Exercise requirements: Reprint all of the data below exactly as shown and skip every image.
+++ Data section
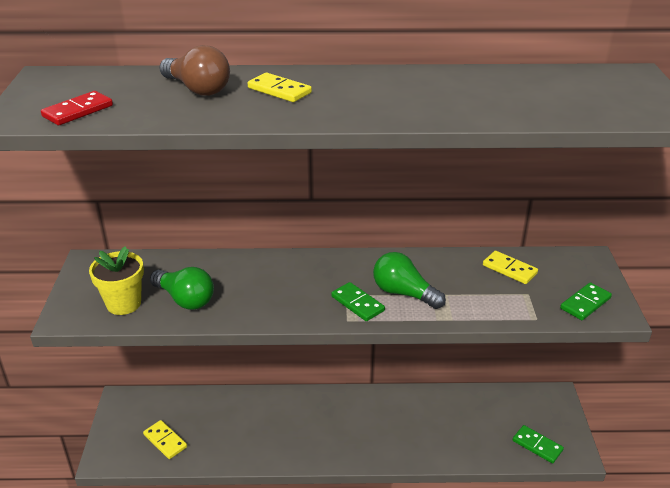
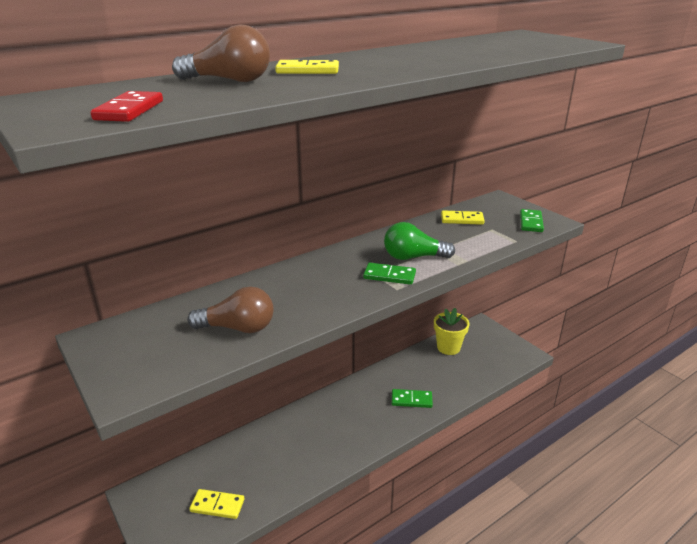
camera: 35 degrees left, 5 degrees down
(124, 304) = (178, 355): yellow flower pot -> yellow flower pot (448, 347)
(185, 299) = (238, 328): green light bulb -> brown light bulb
(537, 445) = (501, 360): green domino -> green domino (411, 400)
++++++
Solution for this task:
camera: 35 degrees left, 5 degrees down
(124, 304) = (178, 355): yellow flower pot -> yellow flower pot (448, 347)
(185, 299) = (238, 328): green light bulb -> brown light bulb
(537, 445) = (501, 360): green domino -> green domino (411, 400)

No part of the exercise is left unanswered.